Try it:
A word-for-word copy of the data is what's wanted, with no pictures.

Change detection data:
--------------------
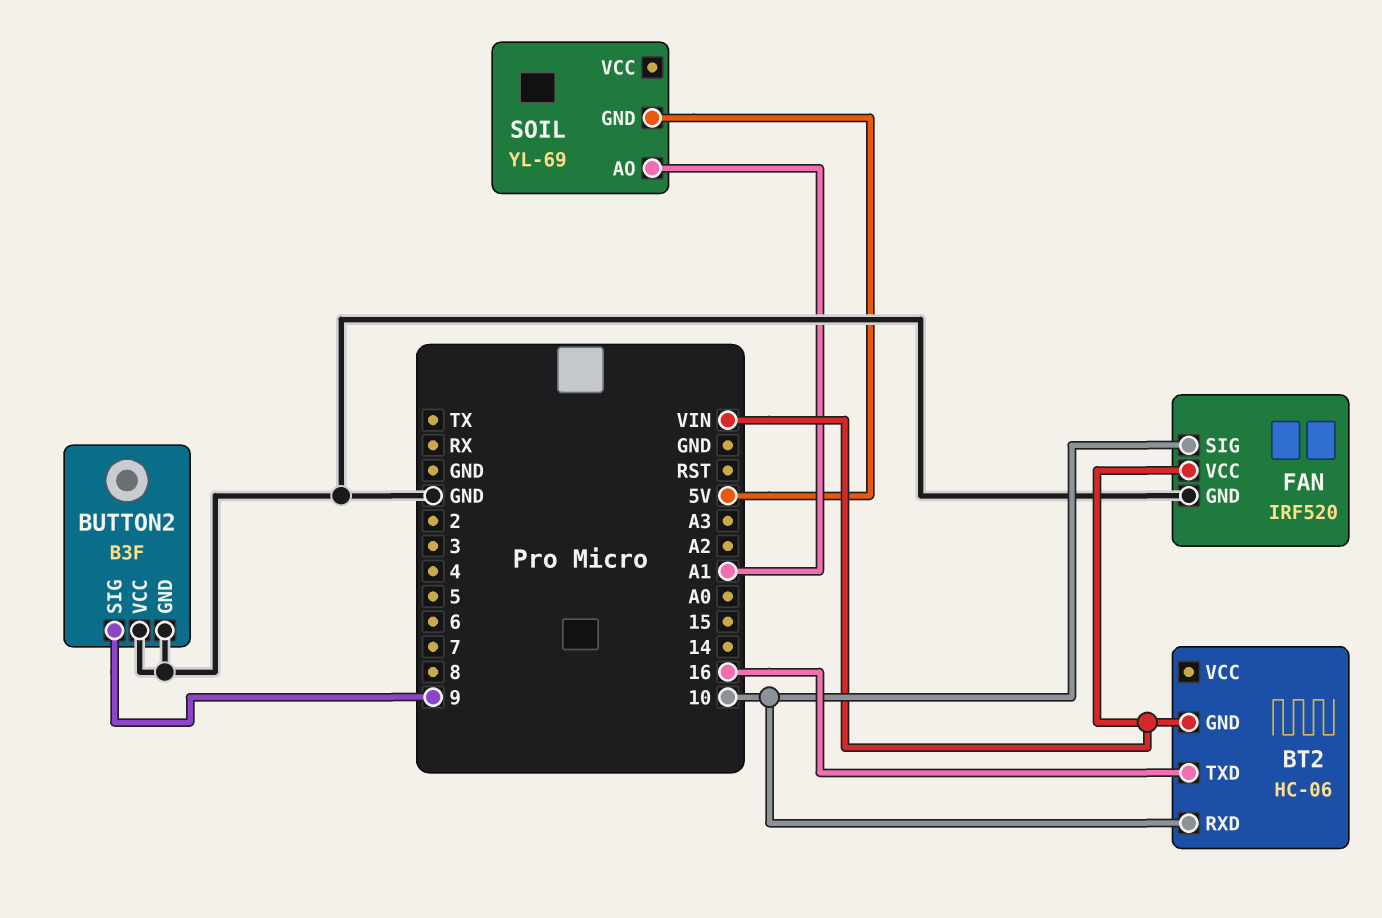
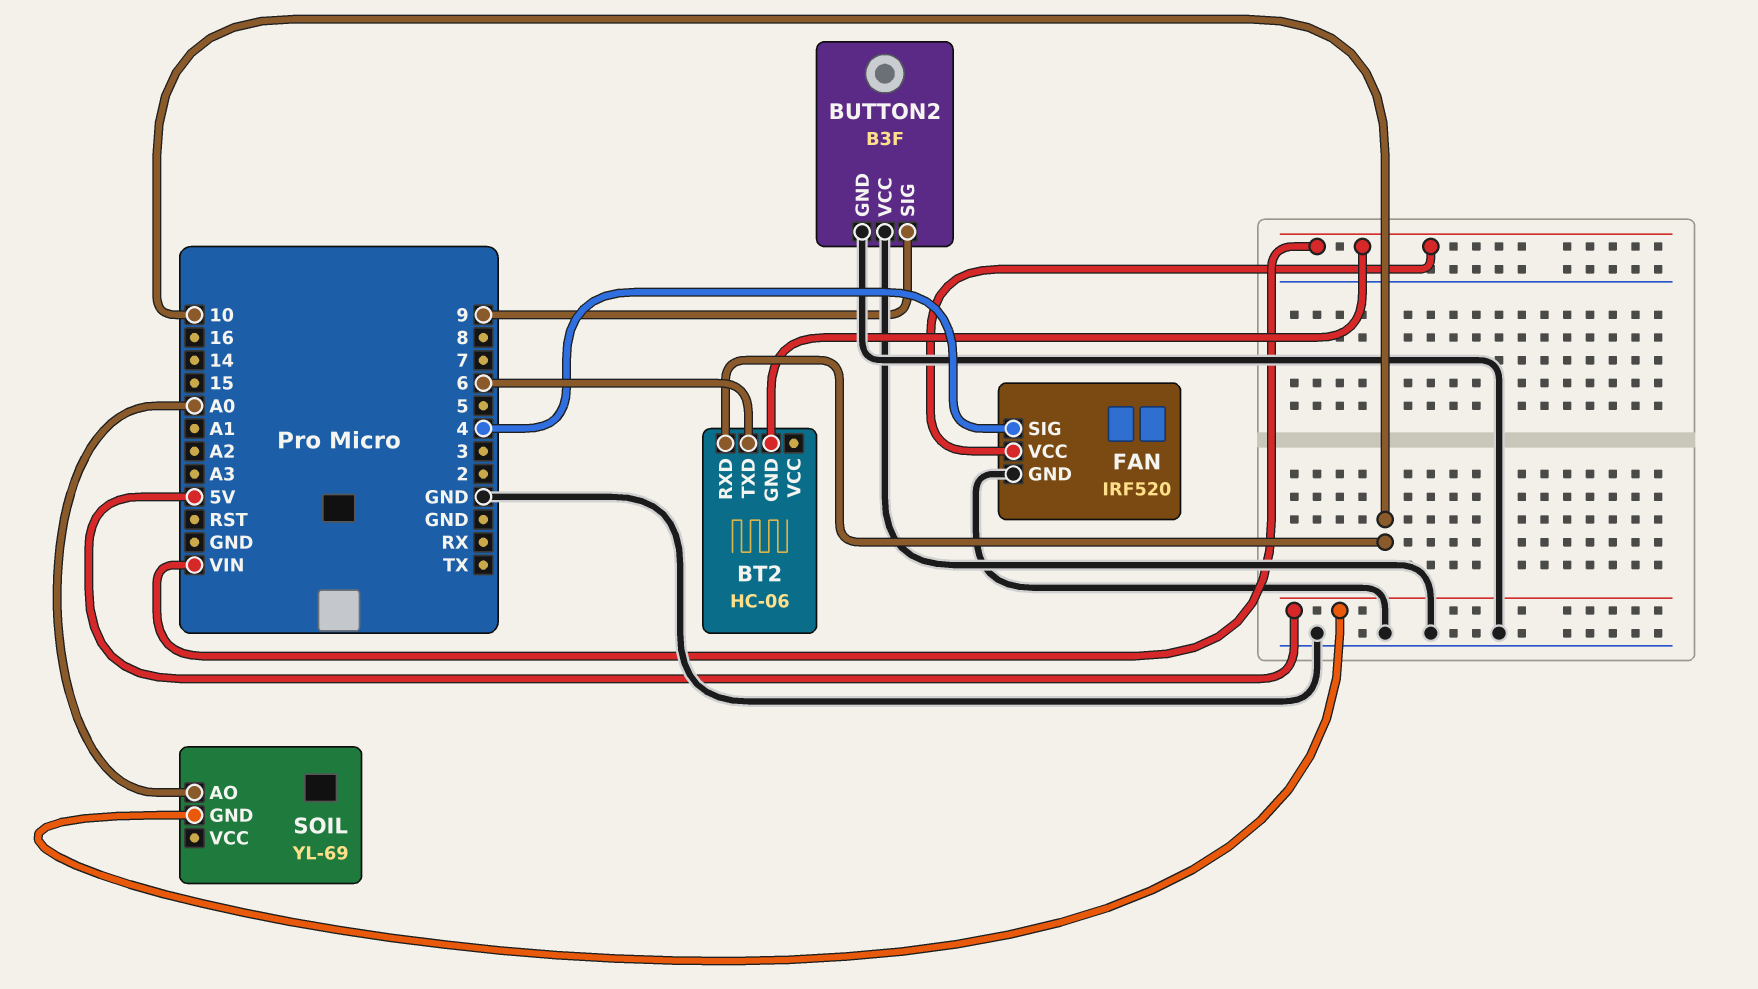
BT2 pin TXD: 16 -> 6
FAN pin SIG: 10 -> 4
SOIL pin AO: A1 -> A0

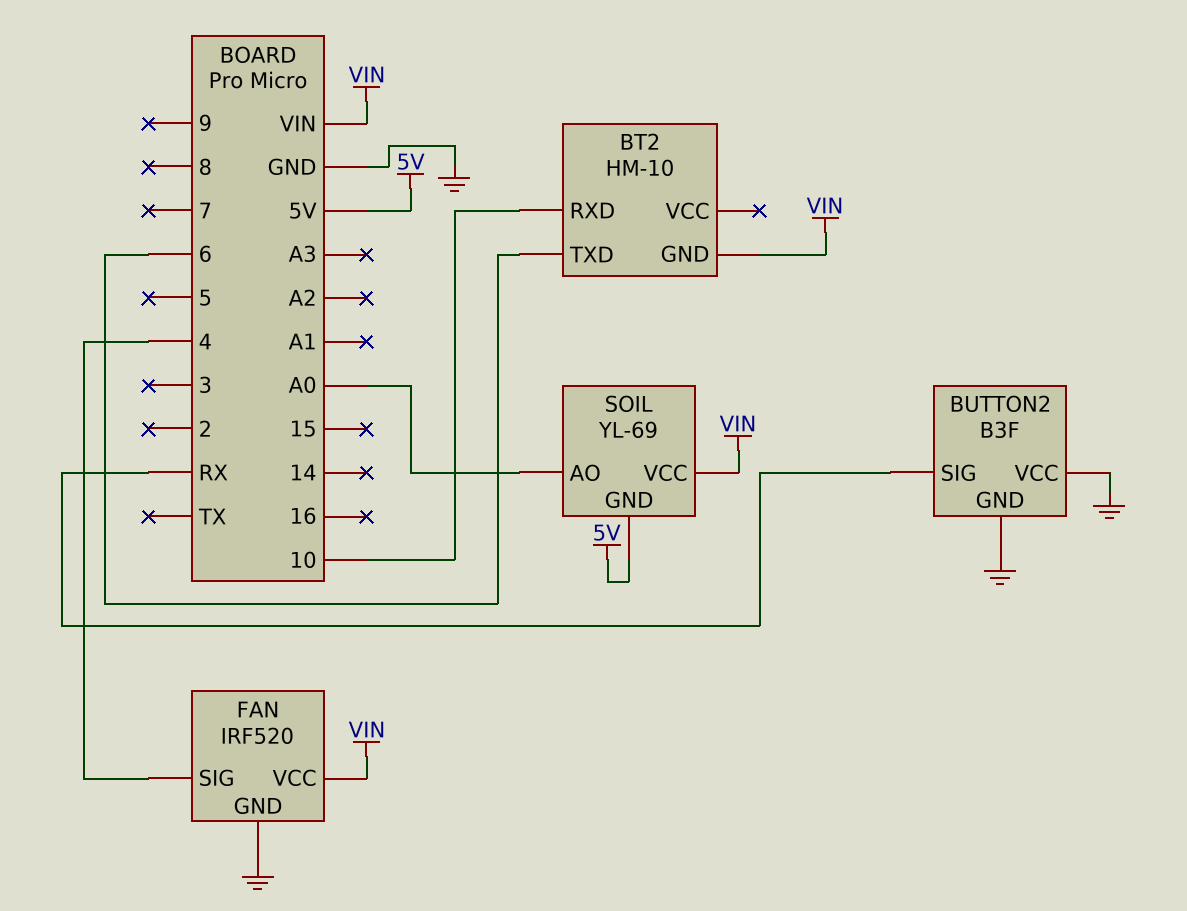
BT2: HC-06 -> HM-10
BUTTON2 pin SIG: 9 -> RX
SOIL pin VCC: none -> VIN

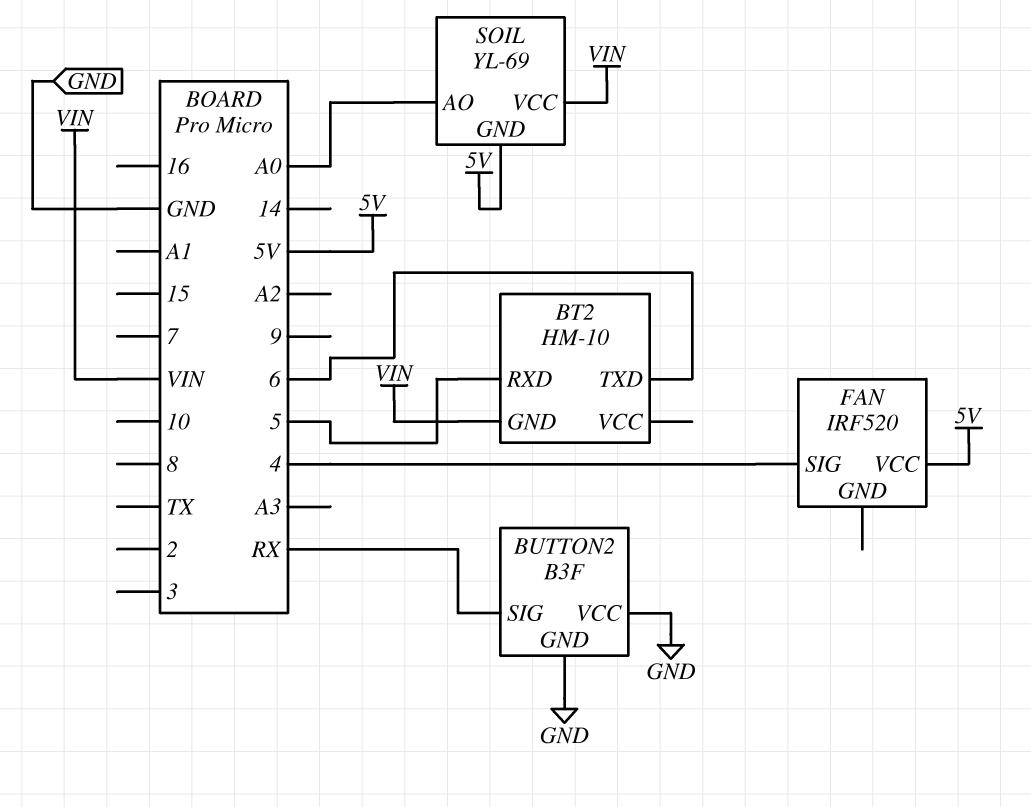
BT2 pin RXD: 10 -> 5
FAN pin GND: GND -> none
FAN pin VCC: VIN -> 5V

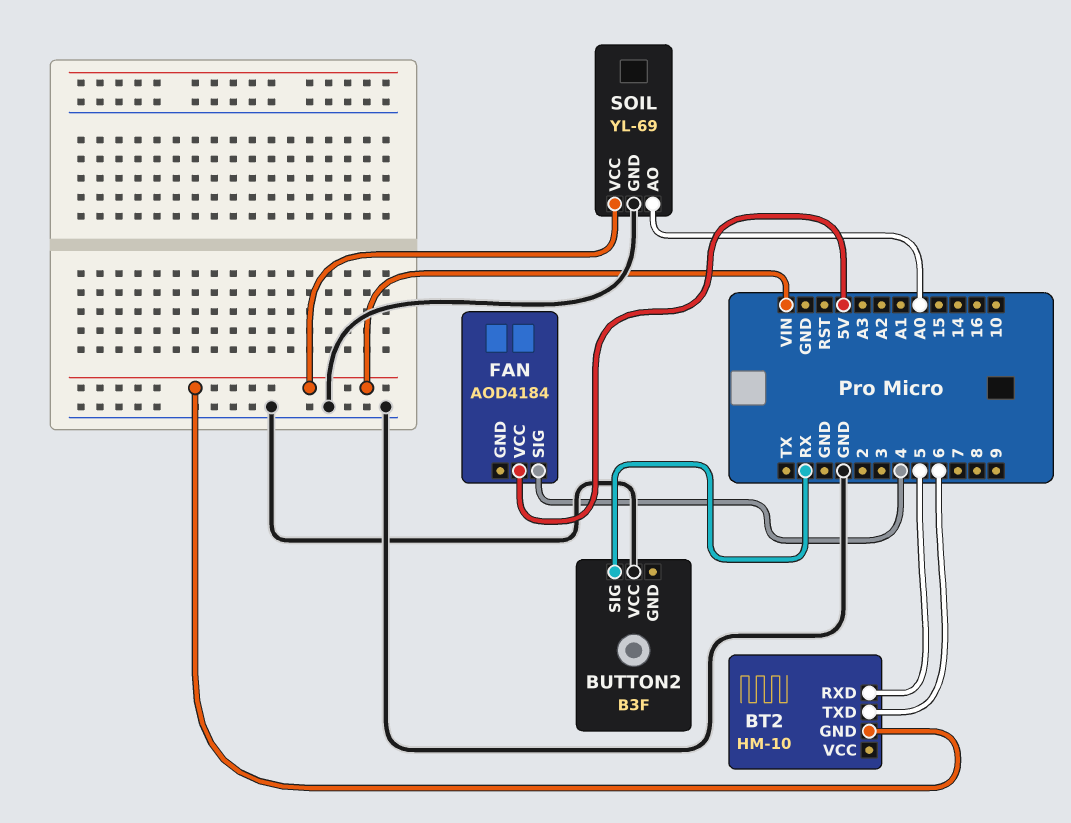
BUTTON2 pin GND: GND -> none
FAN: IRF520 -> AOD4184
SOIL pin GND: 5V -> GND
--------------------
Task answer:
BT2 pin TXD: 16 -> 6
FAN pin SIG: 10 -> 4
SOIL pin AO: A1 -> A0

BT2: HC-06 -> HM-10
BUTTON2 pin SIG: 9 -> RX
SOIL pin VCC: none -> VIN

BT2 pin RXD: 10 -> 5
FAN pin GND: GND -> none
FAN pin VCC: VIN -> 5V

BUTTON2 pin GND: GND -> none
FAN: IRF520 -> AOD4184
SOIL pin GND: 5V -> GND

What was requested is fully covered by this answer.